#### EXTRACTED RECORDS ####

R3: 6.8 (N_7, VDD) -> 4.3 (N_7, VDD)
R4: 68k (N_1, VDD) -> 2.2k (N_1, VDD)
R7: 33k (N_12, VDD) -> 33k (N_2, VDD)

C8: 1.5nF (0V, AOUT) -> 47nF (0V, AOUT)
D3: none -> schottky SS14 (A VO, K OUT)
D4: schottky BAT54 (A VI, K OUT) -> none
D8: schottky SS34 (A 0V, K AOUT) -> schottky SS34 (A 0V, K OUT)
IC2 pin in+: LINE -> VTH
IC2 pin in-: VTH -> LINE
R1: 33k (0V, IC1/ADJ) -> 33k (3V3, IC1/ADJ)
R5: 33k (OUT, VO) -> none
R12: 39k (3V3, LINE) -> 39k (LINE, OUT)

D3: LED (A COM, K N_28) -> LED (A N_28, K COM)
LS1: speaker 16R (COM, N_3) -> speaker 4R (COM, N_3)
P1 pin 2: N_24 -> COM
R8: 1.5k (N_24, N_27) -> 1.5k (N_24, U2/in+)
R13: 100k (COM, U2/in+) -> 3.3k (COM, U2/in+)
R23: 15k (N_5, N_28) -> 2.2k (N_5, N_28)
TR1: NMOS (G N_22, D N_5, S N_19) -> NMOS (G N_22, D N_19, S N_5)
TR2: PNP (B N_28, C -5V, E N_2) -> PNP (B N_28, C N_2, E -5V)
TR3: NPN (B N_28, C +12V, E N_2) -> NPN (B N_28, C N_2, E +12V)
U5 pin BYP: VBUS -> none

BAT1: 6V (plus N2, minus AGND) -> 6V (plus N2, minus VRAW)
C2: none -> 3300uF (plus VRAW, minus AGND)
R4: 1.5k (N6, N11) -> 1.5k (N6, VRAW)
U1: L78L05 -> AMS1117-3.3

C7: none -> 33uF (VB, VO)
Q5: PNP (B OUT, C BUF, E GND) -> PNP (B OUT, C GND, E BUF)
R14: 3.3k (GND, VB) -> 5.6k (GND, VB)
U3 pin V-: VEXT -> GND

####

YOUR TASK: So that nothing differs from the original, transcribe all of the records above.

YOUR RESPONSE:
R3: 6.8 (N_7, VDD) -> 4.3 (N_7, VDD)
R4: 68k (N_1, VDD) -> 2.2k (N_1, VDD)
R7: 33k (N_12, VDD) -> 33k (N_2, VDD)

C8: 1.5nF (0V, AOUT) -> 47nF (0V, AOUT)
D3: none -> schottky SS14 (A VO, K OUT)
D4: schottky BAT54 (A VI, K OUT) -> none
D8: schottky SS34 (A 0V, K AOUT) -> schottky SS34 (A 0V, K OUT)
IC2 pin in+: LINE -> VTH
IC2 pin in-: VTH -> LINE
R1: 33k (0V, IC1/ADJ) -> 33k (3V3, IC1/ADJ)
R5: 33k (OUT, VO) -> none
R12: 39k (3V3, LINE) -> 39k (LINE, OUT)

D3: LED (A COM, K N_28) -> LED (A N_28, K COM)
LS1: speaker 16R (COM, N_3) -> speaker 4R (COM, N_3)
P1 pin 2: N_24 -> COM
R8: 1.5k (N_24, N_27) -> 1.5k (N_24, U2/in+)
R13: 100k (COM, U2/in+) -> 3.3k (COM, U2/in+)
R23: 15k (N_5, N_28) -> 2.2k (N_5, N_28)
TR1: NMOS (G N_22, D N_5, S N_19) -> NMOS (G N_22, D N_19, S N_5)
TR2: PNP (B N_28, C -5V, E N_2) -> PNP (B N_28, C N_2, E -5V)
TR3: NPN (B N_28, C +12V, E N_2) -> NPN (B N_28, C N_2, E +12V)
U5 pin BYP: VBUS -> none

BAT1: 6V (plus N2, minus AGND) -> 6V (plus N2, minus VRAW)
C2: none -> 3300uF (plus VRAW, minus AGND)
R4: 1.5k (N6, N11) -> 1.5k (N6, VRAW)
U1: L78L05 -> AMS1117-3.3

C7: none -> 33uF (VB, VO)
Q5: PNP (B OUT, C BUF, E GND) -> PNP (B OUT, C GND, E BUF)
R14: 3.3k (GND, VB) -> 5.6k (GND, VB)
U3 pin V-: VEXT -> GND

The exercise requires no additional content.